[START Task inputs]

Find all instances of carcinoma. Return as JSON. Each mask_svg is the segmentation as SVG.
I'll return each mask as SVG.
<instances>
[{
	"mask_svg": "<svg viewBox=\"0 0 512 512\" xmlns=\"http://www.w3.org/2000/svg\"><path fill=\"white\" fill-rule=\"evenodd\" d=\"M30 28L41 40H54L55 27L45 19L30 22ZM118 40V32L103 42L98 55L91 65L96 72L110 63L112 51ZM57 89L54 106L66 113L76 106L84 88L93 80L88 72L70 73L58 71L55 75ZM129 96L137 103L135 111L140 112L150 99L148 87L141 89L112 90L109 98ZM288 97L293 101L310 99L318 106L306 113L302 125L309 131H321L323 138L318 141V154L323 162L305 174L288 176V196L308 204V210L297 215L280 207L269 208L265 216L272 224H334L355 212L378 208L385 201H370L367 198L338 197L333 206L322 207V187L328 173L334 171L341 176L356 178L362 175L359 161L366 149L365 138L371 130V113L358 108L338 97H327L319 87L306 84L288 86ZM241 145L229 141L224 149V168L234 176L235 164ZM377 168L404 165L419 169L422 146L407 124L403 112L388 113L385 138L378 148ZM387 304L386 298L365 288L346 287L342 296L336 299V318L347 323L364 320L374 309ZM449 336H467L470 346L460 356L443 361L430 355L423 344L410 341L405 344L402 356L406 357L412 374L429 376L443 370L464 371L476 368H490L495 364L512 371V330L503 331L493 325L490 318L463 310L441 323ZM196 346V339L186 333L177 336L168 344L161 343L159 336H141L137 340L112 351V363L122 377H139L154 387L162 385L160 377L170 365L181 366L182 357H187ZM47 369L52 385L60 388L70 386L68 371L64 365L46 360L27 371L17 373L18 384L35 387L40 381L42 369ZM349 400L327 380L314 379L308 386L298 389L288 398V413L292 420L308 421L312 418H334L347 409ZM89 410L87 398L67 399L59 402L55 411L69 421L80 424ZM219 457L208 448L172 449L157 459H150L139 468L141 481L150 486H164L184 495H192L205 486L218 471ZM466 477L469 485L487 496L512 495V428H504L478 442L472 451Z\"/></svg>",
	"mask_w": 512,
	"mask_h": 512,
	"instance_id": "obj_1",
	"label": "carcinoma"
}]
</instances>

[END Task inputs]

To be done — Pull out all lines containing "carcinoma".

Exercise output —
Find all instances of carcinoma. Return as JSON. Each mask_svg is the segmentation as SVG.
	"label": "carcinoma"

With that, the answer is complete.